(Available data begins)
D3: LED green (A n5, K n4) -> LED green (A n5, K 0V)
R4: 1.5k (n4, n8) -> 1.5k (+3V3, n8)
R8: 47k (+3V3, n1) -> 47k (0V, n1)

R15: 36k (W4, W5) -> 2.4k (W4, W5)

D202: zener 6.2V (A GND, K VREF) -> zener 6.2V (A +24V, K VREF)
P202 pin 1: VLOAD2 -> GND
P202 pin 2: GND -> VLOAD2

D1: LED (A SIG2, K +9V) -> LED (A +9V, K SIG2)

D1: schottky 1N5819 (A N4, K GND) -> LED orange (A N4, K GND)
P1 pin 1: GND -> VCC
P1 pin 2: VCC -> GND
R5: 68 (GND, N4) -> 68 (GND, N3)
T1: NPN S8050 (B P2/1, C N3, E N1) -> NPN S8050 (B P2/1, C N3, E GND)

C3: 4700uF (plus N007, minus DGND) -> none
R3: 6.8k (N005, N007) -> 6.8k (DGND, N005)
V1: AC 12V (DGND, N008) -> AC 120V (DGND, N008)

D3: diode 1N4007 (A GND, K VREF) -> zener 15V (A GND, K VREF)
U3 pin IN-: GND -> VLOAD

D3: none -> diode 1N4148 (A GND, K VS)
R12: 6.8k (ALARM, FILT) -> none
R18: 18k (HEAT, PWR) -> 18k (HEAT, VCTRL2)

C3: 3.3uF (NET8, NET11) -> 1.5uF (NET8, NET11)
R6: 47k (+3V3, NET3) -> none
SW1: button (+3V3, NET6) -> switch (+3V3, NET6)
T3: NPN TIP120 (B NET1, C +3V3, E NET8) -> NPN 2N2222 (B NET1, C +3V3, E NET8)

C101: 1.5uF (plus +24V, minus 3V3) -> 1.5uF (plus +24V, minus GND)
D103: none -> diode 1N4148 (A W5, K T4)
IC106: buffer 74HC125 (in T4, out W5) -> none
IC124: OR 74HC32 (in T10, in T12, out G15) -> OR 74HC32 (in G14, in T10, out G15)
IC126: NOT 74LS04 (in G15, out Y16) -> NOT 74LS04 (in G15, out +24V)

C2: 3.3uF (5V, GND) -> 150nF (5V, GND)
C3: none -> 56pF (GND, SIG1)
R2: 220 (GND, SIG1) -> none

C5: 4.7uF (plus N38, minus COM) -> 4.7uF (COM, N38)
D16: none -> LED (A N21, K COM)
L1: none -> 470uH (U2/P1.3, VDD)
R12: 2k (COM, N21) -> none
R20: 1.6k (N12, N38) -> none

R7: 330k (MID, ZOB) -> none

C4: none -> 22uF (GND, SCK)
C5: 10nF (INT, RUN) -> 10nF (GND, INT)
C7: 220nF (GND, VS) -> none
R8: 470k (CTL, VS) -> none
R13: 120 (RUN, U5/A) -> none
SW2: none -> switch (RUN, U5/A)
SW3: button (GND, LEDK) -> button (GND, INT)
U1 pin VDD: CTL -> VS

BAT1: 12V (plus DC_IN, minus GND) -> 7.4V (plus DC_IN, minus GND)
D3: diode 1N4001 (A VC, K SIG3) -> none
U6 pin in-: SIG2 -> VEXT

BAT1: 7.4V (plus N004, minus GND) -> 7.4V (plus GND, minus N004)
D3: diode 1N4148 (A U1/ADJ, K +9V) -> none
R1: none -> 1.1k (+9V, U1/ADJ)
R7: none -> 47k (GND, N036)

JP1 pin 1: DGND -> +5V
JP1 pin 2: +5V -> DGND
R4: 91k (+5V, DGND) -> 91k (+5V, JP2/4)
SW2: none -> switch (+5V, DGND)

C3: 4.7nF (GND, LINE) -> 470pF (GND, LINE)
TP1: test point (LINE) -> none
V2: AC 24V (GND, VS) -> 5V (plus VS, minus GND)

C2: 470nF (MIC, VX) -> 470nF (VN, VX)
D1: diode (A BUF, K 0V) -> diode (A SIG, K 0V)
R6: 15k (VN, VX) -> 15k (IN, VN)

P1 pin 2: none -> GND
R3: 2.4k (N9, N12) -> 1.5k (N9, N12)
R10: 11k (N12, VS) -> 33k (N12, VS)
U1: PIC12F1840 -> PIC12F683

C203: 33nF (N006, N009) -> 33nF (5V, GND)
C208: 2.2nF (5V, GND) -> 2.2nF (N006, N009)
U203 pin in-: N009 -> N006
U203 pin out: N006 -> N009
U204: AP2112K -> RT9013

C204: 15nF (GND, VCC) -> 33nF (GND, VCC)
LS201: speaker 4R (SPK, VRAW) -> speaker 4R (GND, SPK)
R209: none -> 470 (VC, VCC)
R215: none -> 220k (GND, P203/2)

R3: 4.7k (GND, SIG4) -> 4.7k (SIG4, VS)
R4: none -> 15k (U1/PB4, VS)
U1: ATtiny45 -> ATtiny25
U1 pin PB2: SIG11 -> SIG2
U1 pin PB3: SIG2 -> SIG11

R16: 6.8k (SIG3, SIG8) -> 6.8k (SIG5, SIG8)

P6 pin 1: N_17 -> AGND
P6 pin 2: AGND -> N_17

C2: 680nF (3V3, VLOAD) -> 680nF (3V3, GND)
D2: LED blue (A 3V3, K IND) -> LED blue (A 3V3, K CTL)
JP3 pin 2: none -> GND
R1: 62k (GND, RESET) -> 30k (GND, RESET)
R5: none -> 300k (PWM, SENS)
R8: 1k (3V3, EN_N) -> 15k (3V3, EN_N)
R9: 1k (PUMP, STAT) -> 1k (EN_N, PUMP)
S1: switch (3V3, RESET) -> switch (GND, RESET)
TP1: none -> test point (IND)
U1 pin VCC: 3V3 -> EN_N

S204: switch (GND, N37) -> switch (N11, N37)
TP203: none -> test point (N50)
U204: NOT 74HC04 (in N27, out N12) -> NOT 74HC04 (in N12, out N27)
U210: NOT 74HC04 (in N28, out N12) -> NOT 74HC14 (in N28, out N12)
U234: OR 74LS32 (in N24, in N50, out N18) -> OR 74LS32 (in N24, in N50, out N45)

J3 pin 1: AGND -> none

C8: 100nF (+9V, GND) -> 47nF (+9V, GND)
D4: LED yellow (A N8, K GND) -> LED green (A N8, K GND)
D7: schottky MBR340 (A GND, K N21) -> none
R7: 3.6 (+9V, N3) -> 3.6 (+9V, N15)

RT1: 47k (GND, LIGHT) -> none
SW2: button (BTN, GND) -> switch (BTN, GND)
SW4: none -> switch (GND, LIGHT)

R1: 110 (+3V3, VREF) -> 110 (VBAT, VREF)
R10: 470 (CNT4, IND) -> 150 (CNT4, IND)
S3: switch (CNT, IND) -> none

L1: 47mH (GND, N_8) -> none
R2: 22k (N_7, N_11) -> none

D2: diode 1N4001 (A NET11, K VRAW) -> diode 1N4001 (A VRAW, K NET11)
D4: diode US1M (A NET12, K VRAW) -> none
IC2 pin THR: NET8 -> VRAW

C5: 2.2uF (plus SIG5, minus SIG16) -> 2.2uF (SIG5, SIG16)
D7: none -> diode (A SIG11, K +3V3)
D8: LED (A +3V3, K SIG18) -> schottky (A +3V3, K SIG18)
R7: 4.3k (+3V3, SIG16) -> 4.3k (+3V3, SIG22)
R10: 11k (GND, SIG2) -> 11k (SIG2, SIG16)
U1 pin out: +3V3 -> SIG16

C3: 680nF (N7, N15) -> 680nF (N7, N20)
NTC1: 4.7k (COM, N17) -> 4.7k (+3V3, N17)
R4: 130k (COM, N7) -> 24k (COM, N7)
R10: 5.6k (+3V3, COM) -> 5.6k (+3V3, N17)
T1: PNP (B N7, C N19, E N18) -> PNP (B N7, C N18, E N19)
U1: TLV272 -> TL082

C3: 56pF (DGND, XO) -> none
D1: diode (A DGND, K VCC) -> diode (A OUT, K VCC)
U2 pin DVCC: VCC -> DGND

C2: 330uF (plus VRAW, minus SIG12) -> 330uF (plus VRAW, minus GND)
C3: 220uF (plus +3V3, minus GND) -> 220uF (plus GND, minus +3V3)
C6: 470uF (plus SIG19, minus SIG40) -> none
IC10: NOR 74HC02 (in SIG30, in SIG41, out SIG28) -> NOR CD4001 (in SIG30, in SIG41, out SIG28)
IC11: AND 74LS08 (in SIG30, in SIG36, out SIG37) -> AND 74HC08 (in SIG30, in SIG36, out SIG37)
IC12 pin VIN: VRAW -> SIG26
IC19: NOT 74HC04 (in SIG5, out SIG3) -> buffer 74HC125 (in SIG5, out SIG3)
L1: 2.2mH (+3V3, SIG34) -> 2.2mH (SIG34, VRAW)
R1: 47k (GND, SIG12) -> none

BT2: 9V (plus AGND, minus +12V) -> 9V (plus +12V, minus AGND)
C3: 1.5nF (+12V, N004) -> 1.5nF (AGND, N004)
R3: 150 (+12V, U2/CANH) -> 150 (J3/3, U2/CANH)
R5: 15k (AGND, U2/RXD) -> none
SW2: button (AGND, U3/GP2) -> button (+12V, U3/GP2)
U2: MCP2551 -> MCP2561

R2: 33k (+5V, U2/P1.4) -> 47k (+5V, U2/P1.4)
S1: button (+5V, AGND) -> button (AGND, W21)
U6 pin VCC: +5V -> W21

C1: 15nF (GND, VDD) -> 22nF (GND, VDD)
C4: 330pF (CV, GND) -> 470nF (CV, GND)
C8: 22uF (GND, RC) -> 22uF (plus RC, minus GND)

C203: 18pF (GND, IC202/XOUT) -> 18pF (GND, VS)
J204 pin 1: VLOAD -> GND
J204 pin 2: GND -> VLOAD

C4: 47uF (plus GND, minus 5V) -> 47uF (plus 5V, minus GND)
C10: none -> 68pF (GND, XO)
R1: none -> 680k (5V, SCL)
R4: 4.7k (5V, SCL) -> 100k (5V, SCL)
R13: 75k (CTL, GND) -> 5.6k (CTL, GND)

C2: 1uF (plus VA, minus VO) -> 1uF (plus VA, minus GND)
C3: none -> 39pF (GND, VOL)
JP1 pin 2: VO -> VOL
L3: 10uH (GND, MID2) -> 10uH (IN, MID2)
(Available data ends)
Problem to solve: Working from the material above, retype exactly the lines from the one with "C2: 680nF (3V3, VLOAD) -> 680nF (3V3, GND)" through the one with "S204: switch (GND, N37) -> switch (N11, N37)", both included, and only those lines.

Response:
C2: 680nF (3V3, VLOAD) -> 680nF (3V3, GND)
D2: LED blue (A 3V3, K IND) -> LED blue (A 3V3, K CTL)
JP3 pin 2: none -> GND
R1: 62k (GND, RESET) -> 30k (GND, RESET)
R5: none -> 300k (PWM, SENS)
R8: 1k (3V3, EN_N) -> 15k (3V3, EN_N)
R9: 1k (PUMP, STAT) -> 1k (EN_N, PUMP)
S1: switch (3V3, RESET) -> switch (GND, RESET)
TP1: none -> test point (IND)
U1 pin VCC: 3V3 -> EN_N

S204: switch (GND, N37) -> switch (N11, N37)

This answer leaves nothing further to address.